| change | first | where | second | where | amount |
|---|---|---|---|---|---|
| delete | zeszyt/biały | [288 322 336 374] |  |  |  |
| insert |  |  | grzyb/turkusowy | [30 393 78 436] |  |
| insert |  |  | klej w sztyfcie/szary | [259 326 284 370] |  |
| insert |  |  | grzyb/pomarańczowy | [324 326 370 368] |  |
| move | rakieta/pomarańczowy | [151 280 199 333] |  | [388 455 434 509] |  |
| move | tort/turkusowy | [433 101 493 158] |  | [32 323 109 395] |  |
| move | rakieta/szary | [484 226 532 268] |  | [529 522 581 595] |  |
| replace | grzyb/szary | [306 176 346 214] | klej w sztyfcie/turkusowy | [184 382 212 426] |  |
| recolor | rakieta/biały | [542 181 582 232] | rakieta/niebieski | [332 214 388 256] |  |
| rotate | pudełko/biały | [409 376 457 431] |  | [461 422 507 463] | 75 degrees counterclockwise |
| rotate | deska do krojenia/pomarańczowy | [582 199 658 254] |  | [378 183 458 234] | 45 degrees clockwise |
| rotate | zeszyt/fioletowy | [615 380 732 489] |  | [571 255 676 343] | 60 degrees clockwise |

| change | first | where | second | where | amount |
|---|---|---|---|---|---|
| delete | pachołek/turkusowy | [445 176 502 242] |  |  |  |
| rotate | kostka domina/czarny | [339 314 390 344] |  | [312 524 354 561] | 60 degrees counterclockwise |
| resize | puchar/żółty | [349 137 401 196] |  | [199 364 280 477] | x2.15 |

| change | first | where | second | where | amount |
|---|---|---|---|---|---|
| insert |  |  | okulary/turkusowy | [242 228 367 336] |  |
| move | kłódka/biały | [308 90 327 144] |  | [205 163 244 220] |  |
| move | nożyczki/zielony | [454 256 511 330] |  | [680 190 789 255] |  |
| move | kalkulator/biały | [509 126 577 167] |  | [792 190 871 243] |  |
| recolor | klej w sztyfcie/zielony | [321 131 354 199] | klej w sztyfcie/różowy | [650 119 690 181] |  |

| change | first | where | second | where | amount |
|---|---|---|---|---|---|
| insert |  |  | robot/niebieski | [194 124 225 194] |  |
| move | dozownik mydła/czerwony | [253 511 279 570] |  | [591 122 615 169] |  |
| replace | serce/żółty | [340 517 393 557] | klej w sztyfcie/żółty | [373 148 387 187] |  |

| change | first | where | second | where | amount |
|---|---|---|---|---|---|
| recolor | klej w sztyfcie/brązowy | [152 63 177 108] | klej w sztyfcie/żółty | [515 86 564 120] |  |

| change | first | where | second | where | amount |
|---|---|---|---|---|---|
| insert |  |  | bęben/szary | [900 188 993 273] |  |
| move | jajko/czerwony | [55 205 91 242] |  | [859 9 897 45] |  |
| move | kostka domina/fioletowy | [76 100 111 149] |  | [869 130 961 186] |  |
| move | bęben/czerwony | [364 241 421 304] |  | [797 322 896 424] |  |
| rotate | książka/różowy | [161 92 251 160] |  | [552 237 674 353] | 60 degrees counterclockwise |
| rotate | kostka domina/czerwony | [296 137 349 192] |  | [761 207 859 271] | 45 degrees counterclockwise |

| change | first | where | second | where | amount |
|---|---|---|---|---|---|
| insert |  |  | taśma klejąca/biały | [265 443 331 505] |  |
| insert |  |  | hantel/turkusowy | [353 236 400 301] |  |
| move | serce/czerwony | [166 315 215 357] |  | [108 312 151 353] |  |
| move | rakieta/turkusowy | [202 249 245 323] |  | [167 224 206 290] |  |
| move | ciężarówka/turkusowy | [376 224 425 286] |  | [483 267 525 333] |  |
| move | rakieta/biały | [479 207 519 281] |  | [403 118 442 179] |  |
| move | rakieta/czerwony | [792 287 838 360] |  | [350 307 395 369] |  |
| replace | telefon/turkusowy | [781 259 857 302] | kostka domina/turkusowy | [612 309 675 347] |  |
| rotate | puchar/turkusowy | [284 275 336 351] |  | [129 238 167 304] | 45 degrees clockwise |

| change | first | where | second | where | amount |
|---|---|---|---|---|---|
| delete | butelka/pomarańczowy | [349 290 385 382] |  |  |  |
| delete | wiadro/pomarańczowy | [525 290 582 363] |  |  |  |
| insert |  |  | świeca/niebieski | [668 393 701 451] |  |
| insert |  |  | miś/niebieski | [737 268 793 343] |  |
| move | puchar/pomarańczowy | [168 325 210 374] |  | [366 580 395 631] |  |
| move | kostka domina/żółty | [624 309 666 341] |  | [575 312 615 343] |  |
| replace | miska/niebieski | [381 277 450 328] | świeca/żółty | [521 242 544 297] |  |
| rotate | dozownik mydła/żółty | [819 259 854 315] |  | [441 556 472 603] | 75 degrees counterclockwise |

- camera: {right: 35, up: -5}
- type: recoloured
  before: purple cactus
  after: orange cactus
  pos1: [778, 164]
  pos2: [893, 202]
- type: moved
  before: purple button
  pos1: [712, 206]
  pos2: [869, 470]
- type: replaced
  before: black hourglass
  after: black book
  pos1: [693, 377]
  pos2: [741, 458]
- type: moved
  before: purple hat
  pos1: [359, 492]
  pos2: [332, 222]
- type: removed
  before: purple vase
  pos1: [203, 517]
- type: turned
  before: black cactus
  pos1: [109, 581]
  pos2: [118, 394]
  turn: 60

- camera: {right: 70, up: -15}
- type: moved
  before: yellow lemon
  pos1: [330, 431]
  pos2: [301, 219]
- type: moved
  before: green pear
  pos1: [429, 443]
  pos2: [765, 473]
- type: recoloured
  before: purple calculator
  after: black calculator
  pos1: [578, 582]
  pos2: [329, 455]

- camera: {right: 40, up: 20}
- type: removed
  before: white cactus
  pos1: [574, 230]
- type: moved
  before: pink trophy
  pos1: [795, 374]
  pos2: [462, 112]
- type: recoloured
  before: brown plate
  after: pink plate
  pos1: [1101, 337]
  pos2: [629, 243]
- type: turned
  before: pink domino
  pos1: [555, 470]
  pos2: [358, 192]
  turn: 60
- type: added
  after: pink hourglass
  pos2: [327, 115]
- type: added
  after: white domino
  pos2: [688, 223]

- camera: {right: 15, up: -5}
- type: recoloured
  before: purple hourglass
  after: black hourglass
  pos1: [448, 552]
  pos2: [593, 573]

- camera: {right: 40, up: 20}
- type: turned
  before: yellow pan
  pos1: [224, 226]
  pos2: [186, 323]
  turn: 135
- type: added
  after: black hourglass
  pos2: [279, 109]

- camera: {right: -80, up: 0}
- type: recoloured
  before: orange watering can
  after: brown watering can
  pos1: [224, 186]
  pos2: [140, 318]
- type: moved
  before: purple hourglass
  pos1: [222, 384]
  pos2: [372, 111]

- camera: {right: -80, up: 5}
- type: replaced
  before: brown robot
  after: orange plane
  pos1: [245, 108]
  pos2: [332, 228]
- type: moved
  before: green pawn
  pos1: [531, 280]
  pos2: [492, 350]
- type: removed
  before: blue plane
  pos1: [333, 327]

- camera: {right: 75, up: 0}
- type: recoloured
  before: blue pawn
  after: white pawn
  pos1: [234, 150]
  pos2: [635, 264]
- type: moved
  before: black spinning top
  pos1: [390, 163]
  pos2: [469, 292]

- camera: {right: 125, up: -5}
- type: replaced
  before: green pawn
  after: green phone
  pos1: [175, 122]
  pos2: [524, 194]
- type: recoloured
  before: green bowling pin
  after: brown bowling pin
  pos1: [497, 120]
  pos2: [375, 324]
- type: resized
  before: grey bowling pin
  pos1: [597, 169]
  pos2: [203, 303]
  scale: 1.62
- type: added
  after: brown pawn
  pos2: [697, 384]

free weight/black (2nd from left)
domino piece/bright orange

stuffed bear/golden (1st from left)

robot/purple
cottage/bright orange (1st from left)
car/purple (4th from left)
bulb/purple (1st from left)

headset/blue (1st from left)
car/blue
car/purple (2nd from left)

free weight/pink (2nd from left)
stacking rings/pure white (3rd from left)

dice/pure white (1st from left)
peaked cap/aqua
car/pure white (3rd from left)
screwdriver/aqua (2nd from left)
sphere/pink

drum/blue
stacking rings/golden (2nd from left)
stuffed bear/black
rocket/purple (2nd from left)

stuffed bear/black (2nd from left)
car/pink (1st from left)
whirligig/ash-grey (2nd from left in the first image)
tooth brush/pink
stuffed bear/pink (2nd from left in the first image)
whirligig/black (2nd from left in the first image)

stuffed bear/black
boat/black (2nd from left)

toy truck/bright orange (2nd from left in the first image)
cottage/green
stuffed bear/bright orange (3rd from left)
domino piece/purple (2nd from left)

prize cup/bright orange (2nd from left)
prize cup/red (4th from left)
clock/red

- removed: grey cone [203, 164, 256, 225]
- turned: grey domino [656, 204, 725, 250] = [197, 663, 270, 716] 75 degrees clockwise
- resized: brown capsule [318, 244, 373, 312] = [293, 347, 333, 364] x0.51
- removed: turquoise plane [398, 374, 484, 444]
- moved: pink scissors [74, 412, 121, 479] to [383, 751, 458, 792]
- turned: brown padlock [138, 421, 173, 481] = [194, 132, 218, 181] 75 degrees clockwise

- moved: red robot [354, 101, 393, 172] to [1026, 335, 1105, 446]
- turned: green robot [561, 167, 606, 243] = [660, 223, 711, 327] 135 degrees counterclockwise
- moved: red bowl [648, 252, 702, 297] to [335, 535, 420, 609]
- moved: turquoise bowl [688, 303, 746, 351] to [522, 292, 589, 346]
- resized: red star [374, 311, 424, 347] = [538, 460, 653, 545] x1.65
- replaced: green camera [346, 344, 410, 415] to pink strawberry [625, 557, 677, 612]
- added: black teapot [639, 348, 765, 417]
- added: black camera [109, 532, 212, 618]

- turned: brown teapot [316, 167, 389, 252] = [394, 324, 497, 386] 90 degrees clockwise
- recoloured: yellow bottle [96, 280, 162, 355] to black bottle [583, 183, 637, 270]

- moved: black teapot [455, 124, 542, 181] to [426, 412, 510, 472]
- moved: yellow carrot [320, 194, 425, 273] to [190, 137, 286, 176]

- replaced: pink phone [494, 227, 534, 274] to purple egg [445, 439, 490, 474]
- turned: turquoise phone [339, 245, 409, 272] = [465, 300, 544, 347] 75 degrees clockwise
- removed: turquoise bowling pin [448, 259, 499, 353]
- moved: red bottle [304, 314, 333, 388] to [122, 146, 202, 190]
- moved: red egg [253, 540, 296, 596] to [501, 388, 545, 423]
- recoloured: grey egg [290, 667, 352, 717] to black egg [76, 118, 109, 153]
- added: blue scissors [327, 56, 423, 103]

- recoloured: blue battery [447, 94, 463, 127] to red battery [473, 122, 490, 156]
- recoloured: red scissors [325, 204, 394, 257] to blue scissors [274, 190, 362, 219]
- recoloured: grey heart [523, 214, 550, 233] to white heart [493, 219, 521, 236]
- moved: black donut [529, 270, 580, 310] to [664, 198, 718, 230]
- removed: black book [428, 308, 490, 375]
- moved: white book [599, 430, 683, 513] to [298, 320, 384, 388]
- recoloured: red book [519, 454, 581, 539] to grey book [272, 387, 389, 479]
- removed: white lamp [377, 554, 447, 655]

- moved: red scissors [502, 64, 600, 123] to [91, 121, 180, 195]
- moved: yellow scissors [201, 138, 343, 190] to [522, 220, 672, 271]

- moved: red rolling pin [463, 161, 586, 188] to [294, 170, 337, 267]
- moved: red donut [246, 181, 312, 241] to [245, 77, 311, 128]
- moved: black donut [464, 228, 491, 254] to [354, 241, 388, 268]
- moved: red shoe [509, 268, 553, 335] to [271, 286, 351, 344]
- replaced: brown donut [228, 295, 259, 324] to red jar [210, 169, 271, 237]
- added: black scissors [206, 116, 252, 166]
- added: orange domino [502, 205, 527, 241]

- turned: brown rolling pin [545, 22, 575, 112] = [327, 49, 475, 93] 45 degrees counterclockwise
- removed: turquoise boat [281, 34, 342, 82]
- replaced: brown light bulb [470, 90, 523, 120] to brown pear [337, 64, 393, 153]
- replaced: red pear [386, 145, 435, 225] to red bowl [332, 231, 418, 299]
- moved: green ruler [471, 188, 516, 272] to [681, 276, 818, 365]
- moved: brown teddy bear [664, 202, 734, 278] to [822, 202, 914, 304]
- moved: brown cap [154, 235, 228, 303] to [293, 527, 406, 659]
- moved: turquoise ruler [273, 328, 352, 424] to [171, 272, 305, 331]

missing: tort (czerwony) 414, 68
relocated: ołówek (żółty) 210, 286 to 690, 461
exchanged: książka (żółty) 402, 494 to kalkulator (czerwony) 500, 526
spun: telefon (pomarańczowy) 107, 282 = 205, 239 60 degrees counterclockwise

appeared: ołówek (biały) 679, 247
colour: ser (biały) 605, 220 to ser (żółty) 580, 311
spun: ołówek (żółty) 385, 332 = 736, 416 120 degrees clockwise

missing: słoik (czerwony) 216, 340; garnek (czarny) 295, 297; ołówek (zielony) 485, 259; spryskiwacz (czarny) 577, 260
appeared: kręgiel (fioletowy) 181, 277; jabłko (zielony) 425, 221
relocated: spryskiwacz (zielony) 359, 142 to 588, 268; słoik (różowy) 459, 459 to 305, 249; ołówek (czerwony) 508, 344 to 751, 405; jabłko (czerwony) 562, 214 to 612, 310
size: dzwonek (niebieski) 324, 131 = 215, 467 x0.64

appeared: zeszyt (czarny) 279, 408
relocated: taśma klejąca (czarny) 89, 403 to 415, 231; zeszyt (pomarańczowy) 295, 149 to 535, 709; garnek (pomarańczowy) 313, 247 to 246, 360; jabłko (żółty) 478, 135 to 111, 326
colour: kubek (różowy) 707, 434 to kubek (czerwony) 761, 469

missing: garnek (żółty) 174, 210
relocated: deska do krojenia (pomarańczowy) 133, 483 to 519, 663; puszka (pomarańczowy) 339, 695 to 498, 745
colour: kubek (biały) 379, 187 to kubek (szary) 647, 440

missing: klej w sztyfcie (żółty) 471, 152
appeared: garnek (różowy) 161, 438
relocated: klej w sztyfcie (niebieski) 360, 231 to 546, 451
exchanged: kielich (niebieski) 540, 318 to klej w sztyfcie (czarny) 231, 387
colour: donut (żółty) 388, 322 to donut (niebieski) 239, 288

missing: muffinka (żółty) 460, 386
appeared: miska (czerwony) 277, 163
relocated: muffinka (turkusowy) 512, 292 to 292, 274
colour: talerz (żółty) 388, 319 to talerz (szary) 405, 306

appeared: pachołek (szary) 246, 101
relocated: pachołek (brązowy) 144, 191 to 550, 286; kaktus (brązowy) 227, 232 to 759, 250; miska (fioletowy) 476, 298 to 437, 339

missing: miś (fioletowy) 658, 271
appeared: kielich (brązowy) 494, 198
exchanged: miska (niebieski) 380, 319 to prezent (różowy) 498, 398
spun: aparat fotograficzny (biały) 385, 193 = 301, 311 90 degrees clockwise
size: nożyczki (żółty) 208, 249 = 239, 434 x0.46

· · · · ·

◆ TASK STATEMENT ◆
Scan the material for lines with the word "grzyb", and copy each line you find.

◆ EXERCISE RESULT ◆
| insert |  |  | grzyb/turkusowy | [30 393 78 436] |  |
| insert |  |  | grzyb/pomarańczowy | [324 326 370 368] |  |
| replace | grzyb/szary | [306 176 346 214] | klej w sztyfcie/turkusowy | [184 382 212 426] |  |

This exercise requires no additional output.